_INPUT DATA_
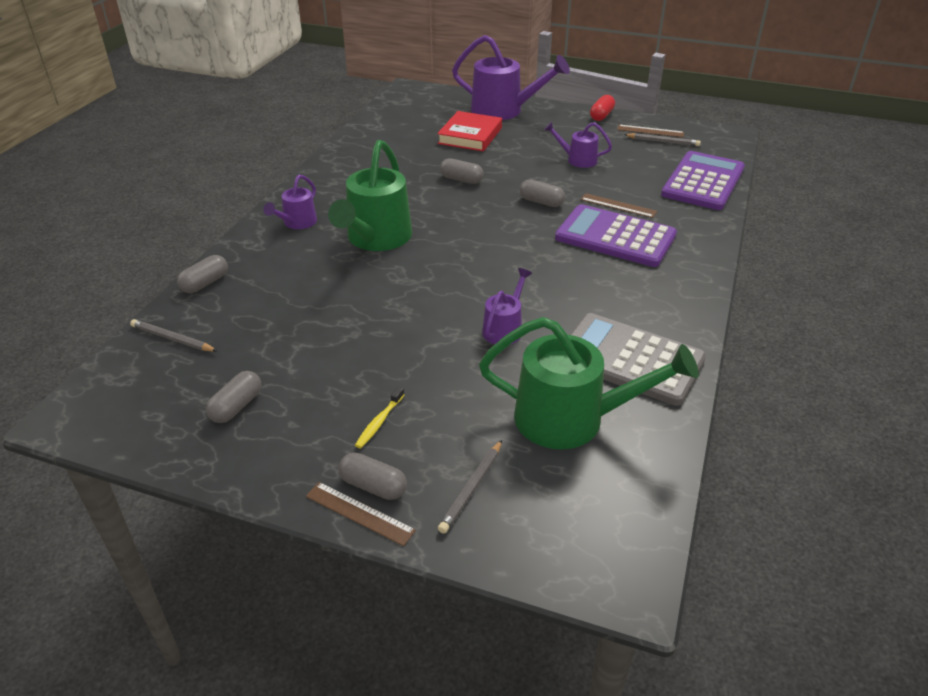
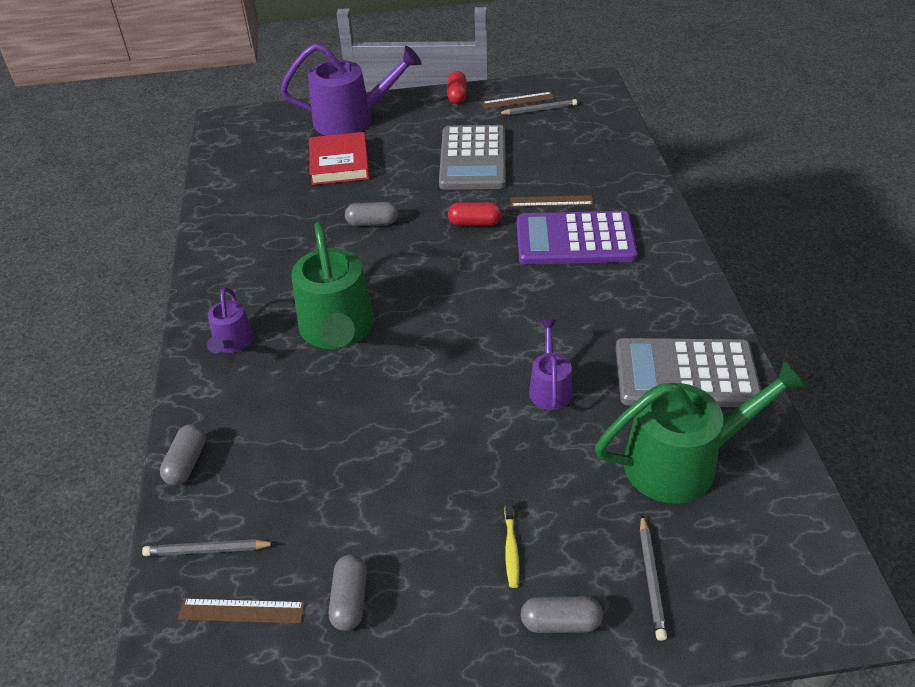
camera: 25 degrees left, 5 degrees up
(359, 513) = (571, 659): brown ruler -> brown ruler (241, 611)
(541, 202) = (475, 223): grey capsule -> red capsule
(577, 160) = (473, 159): purple watering can -> grey calculator
(703, 182) = (609, 146): purple calculator -> none

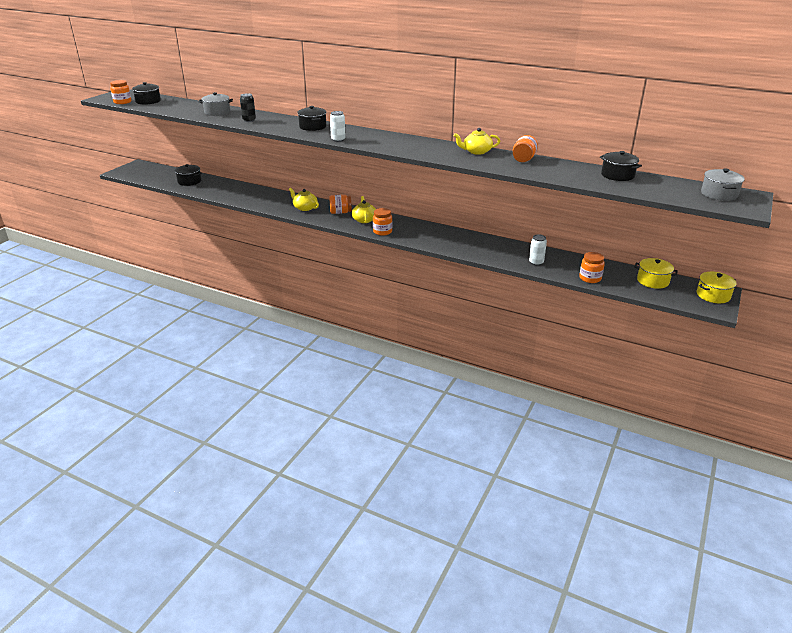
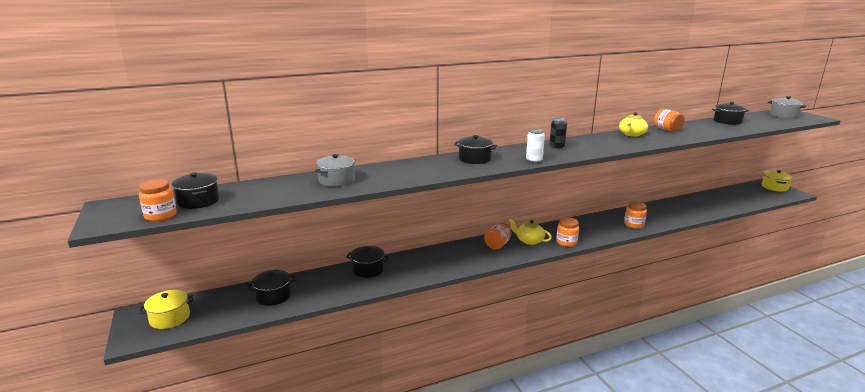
camera: 50 degrees left, 10 degrees down
(249, 120) = (400, 175): black can -> black can (556, 147)
(249, 190) = (368, 269): none -> black pot
(305, 208) = (462, 257): yellow teapot -> none
(536, 262) = (685, 212): white can -> none
(590, 278) = (726, 207): orange jar -> orange jar (634, 224)
(652, 281) = (743, 193): yellow pot -> yellow pot (170, 318)

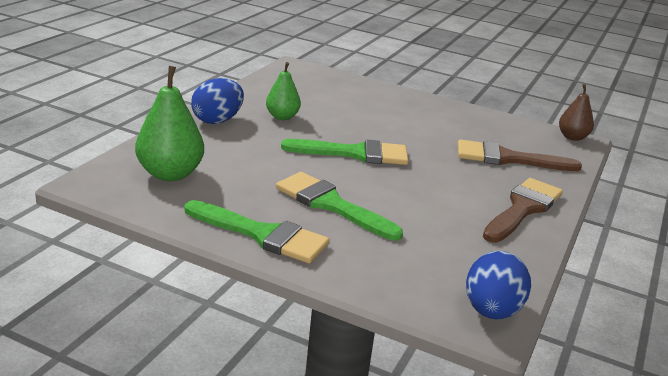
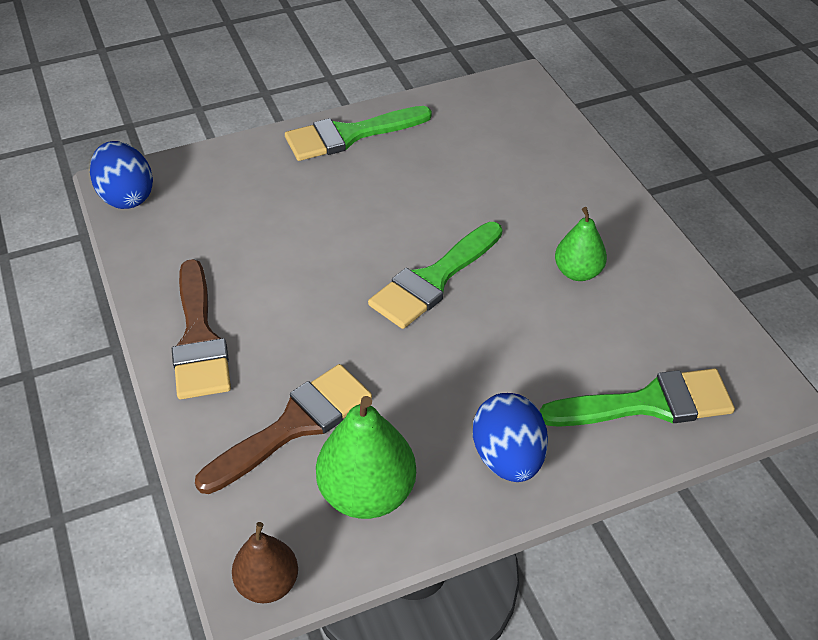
camera: 135 degrees right, 20 degrees up
(170, 174) = (499, 129): green pear -> green pear (367, 493)
(217, 120) = (603, 212): blue egg -> blue egg (508, 457)
(331, 205) = (352, 199): green brush -> green brush (649, 403)

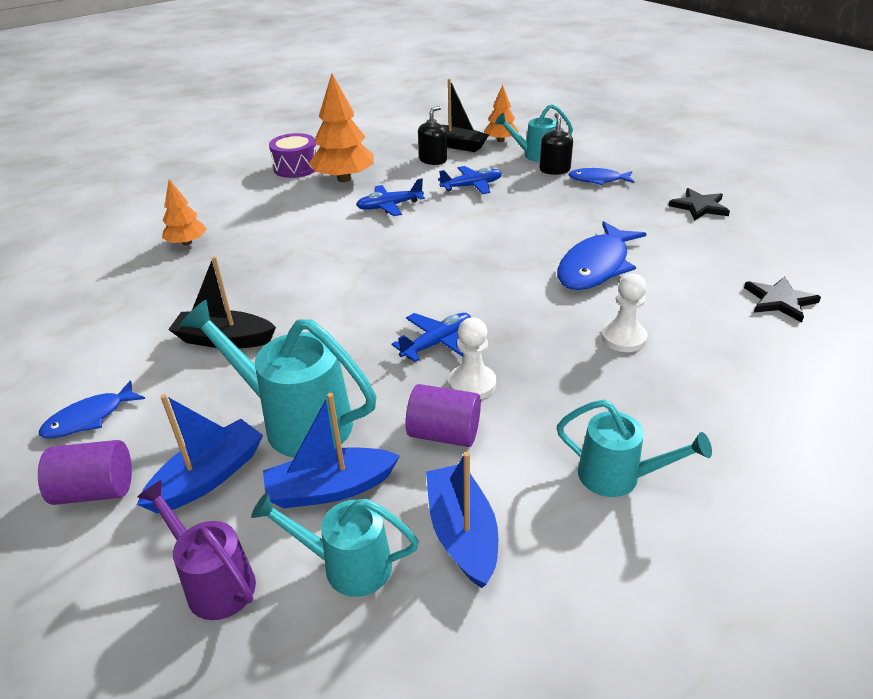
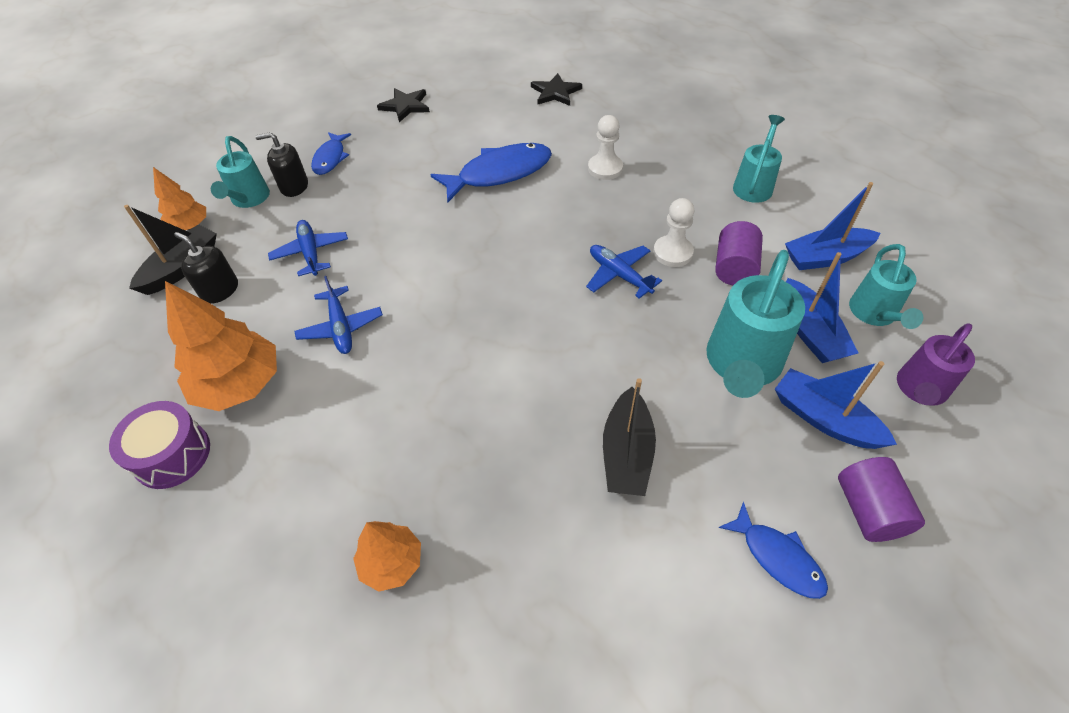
camera: 90 degrees left, 15 degrees up
(595, 266) = (499, 173): blue fish -> blue fish turned 60 degrees counterclockwise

_WHAT IS EXPECTED_
All lines from the one containing "(331, 205) = (352, 199): green" through the final line of the entries above are to be copied exactly; the pictures are not.

_WRITTEN RESPONSE_
(331, 205) = (352, 199): green brush -> green brush (649, 403)

camera: 90 degrees left, 15 degrees up
(595, 266) = (499, 173): blue fish -> blue fish turned 60 degrees counterclockwise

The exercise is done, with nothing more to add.